- **Aim of the exercise**:
Each line below has to be output exactly, from first to last.

- **Input material**:
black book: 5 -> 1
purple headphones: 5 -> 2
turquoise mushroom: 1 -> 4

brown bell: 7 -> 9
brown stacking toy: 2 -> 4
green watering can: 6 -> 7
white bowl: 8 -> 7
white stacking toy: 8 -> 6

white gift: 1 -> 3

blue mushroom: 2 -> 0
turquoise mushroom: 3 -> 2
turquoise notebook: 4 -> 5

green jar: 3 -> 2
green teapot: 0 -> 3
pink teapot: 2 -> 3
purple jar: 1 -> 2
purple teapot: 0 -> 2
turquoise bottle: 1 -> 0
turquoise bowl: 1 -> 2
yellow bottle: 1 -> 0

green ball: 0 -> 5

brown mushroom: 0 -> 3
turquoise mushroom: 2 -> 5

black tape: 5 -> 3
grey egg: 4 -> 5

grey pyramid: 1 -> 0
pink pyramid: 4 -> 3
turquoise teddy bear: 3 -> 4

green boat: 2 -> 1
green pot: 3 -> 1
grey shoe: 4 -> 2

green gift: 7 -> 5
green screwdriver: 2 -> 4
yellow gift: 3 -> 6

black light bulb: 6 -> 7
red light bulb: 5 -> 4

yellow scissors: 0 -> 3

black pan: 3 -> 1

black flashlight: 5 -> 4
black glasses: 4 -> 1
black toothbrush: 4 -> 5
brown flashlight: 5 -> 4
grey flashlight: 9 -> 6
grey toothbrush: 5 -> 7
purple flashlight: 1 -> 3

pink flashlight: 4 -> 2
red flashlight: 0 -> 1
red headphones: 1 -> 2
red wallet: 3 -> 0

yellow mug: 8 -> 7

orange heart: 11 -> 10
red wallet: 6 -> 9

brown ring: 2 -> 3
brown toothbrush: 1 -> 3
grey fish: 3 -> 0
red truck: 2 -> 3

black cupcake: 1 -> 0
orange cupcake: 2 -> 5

- **Exercise solution**:
black book: 5 -> 1
purple headphones: 5 -> 2
turquoise mushroom: 1 -> 4

brown bell: 7 -> 9
brown stacking toy: 2 -> 4
green watering can: 6 -> 7
white bowl: 8 -> 7
white stacking toy: 8 -> 6

white gift: 1 -> 3

blue mushroom: 2 -> 0
turquoise mushroom: 3 -> 2
turquoise notebook: 4 -> 5

green jar: 3 -> 2
green teapot: 0 -> 3
pink teapot: 2 -> 3
purple jar: 1 -> 2
purple teapot: 0 -> 2
turquoise bottle: 1 -> 0
turquoise bowl: 1 -> 2
yellow bottle: 1 -> 0

green ball: 0 -> 5

brown mushroom: 0 -> 3
turquoise mushroom: 2 -> 5

black tape: 5 -> 3
grey egg: 4 -> 5

grey pyramid: 1 -> 0
pink pyramid: 4 -> 3
turquoise teddy bear: 3 -> 4

green boat: 2 -> 1
green pot: 3 -> 1
grey shoe: 4 -> 2

green gift: 7 -> 5
green screwdriver: 2 -> 4
yellow gift: 3 -> 6

black light bulb: 6 -> 7
red light bulb: 5 -> 4

yellow scissors: 0 -> 3

black pan: 3 -> 1

black flashlight: 5 -> 4
black glasses: 4 -> 1
black toothbrush: 4 -> 5
brown flashlight: 5 -> 4
grey flashlight: 9 -> 6
grey toothbrush: 5 -> 7
purple flashlight: 1 -> 3

pink flashlight: 4 -> 2
red flashlight: 0 -> 1
red headphones: 1 -> 2
red wallet: 3 -> 0

yellow mug: 8 -> 7

orange heart: 11 -> 10
red wallet: 6 -> 9

brown ring: 2 -> 3
brown toothbrush: 1 -> 3
grey fish: 3 -> 0
red truck: 2 -> 3

black cupcake: 1 -> 0
orange cupcake: 2 -> 5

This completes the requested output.